Would you retype, word for word, only the lines from the one holding "yellow bowling pin: 8 -> 7" through the final line of the entries below, without the pictures?

[Data in this exercise Boundary: Start]

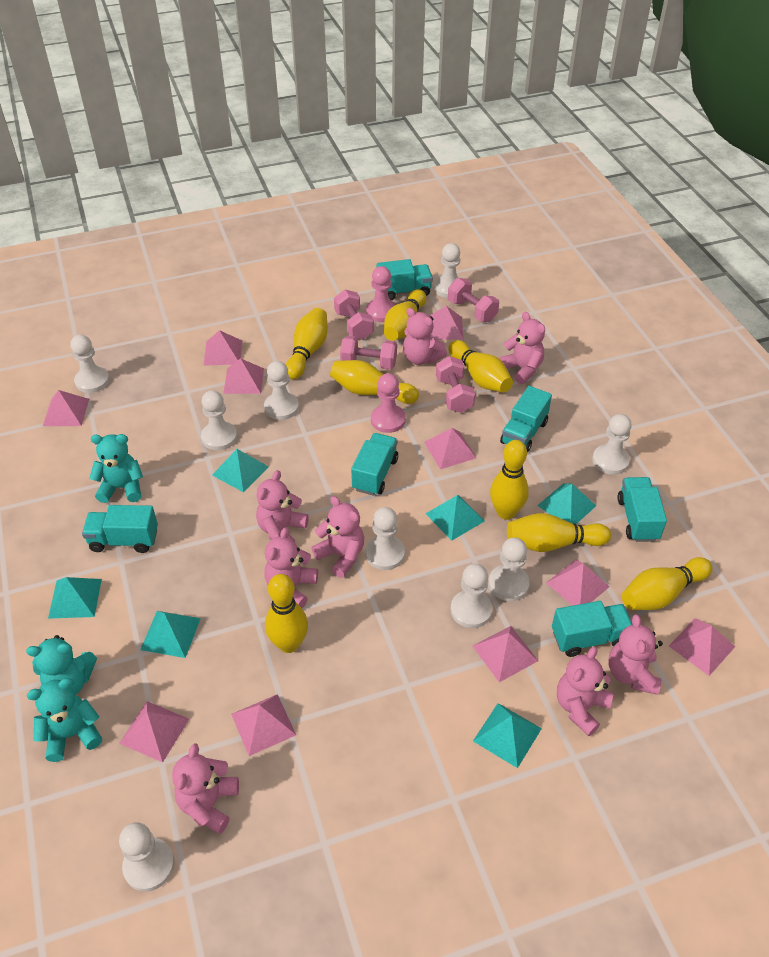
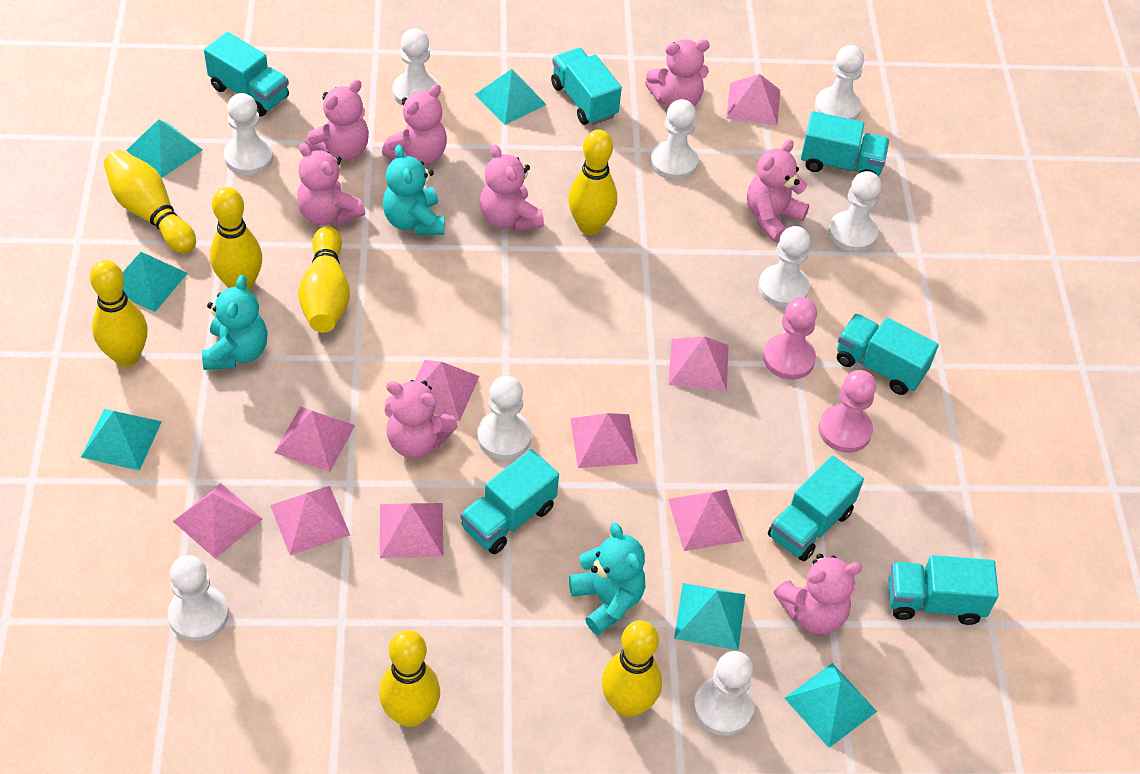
pink dumbbell: 4 -> 0
pink pyramid: 10 -> 9
turquoise truck: 6 -> 7
yellow bowling pin: 8 -> 7

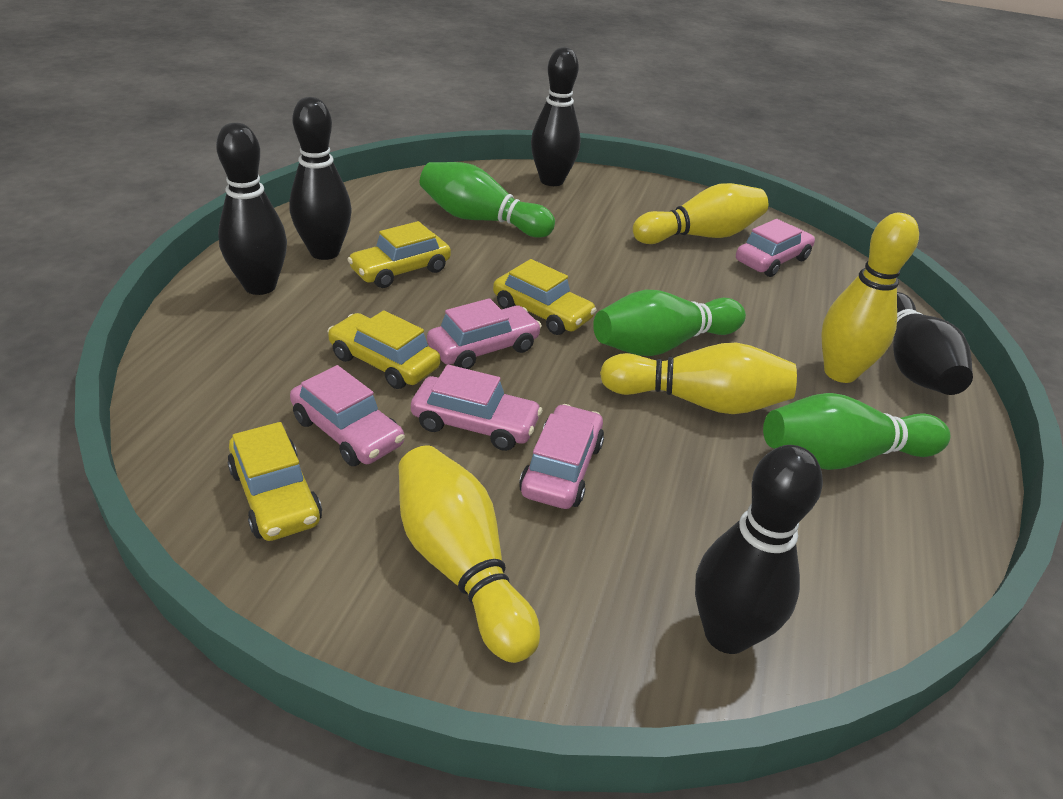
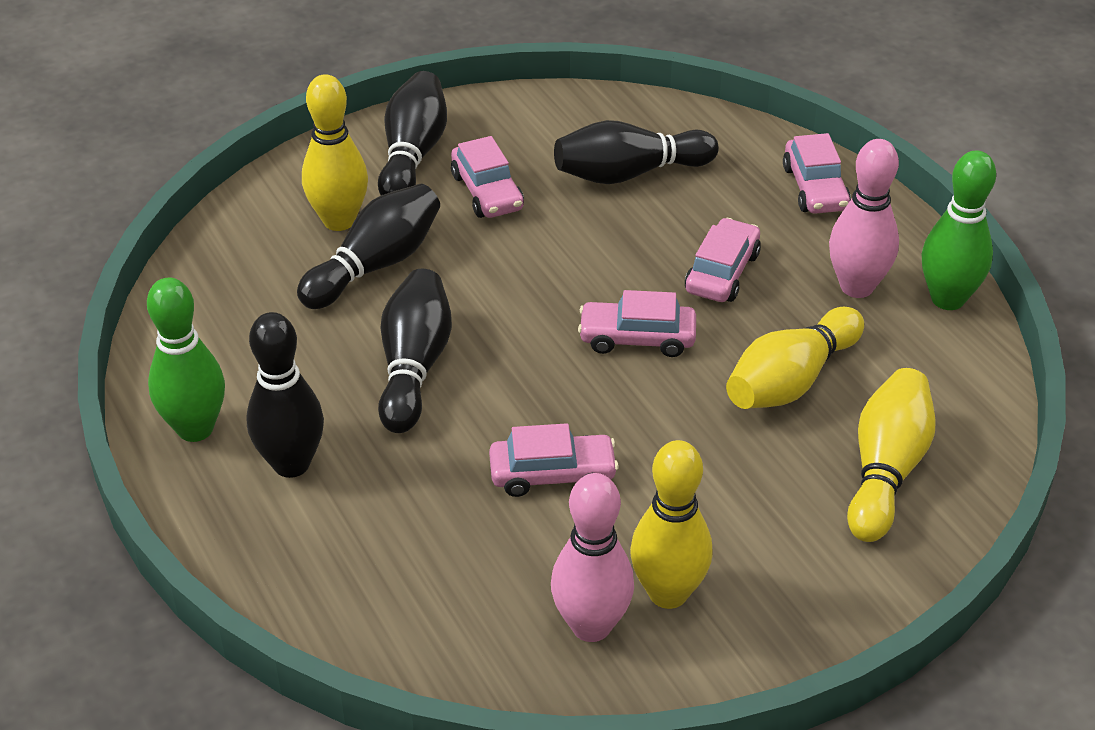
green bowling pin: 3 -> 2
pink bowling pin: 0 -> 2
yellow car: 4 -> 0

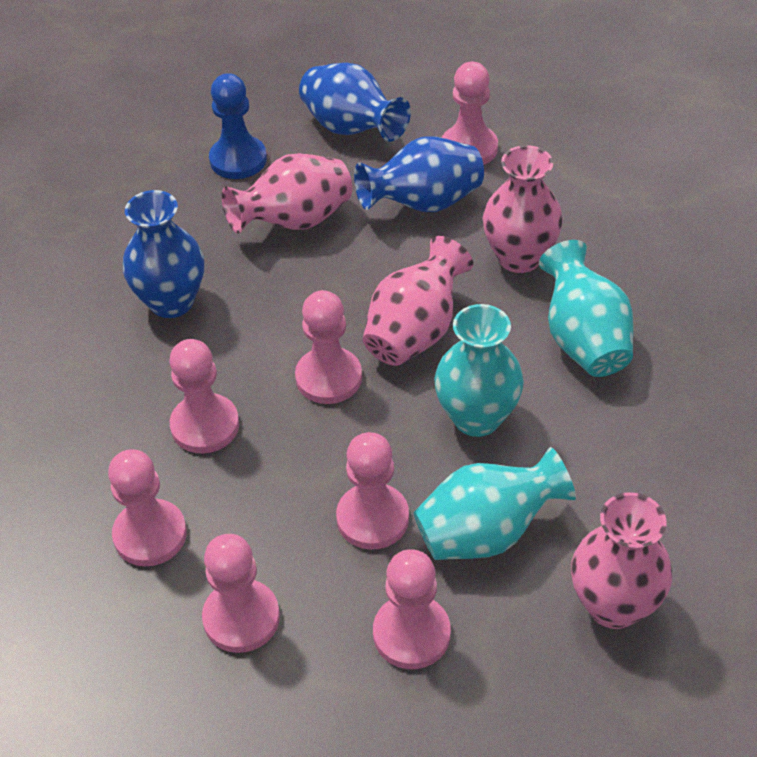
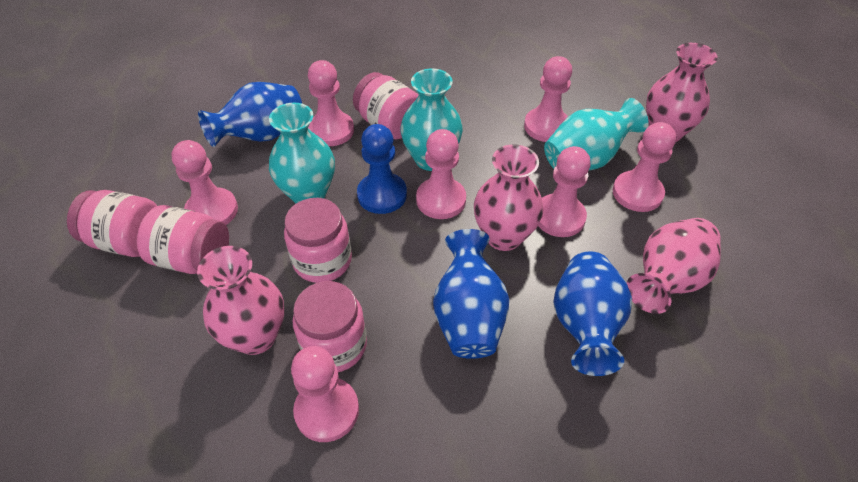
pink jar: 0 -> 5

[Data in this exercise Boundary: End]

Answer section »
yellow bowling pin: 8 -> 7

green bowling pin: 3 -> 2
pink bowling pin: 0 -> 2
yellow car: 4 -> 0

pink jar: 0 -> 5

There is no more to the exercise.